SOURCE MATERIAL Block Start

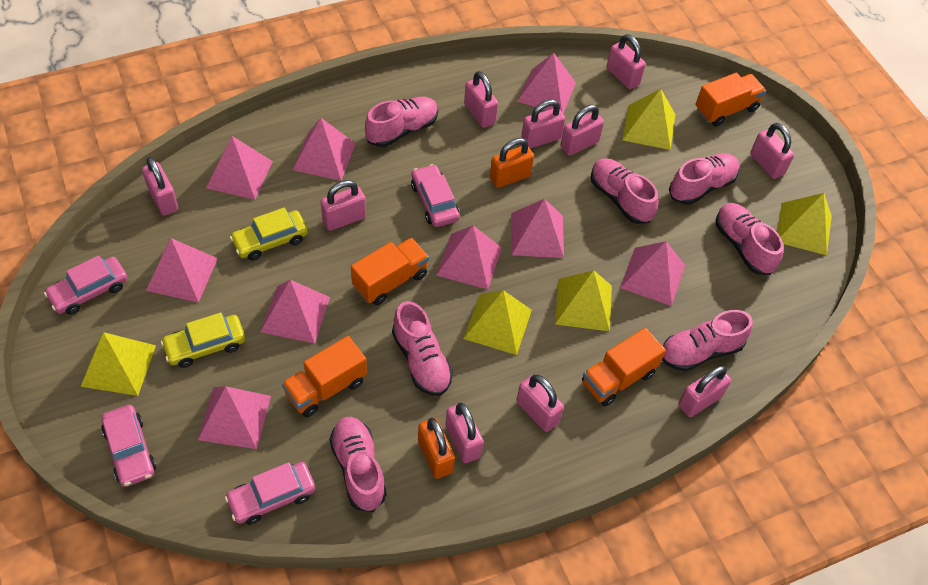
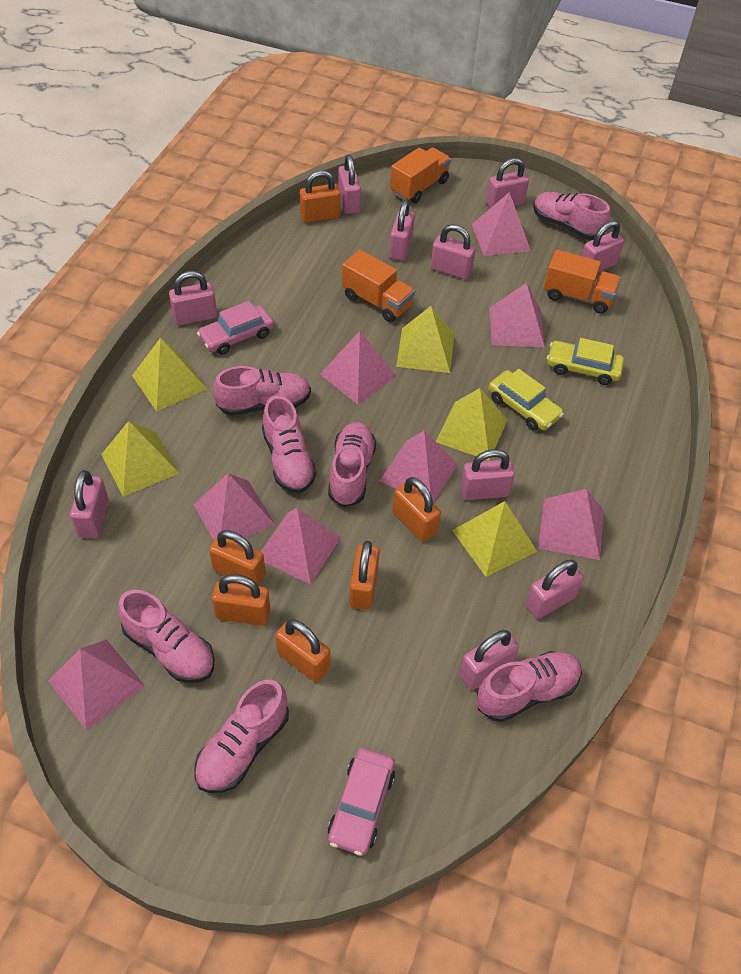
orange padlock: 2 -> 6
orange truck: 4 -> 3
pink car: 4 -> 2
pink pyramid: 9 -> 8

SOURCE MATERIAL Block End

_TASK TO COMPLETE_.
Restate all of the material above word for word, excluding the pictures.

_ANSWER SECTION_.
orange padlock: 2 -> 6
orange truck: 4 -> 3
pink car: 4 -> 2
pink pyramid: 9 -> 8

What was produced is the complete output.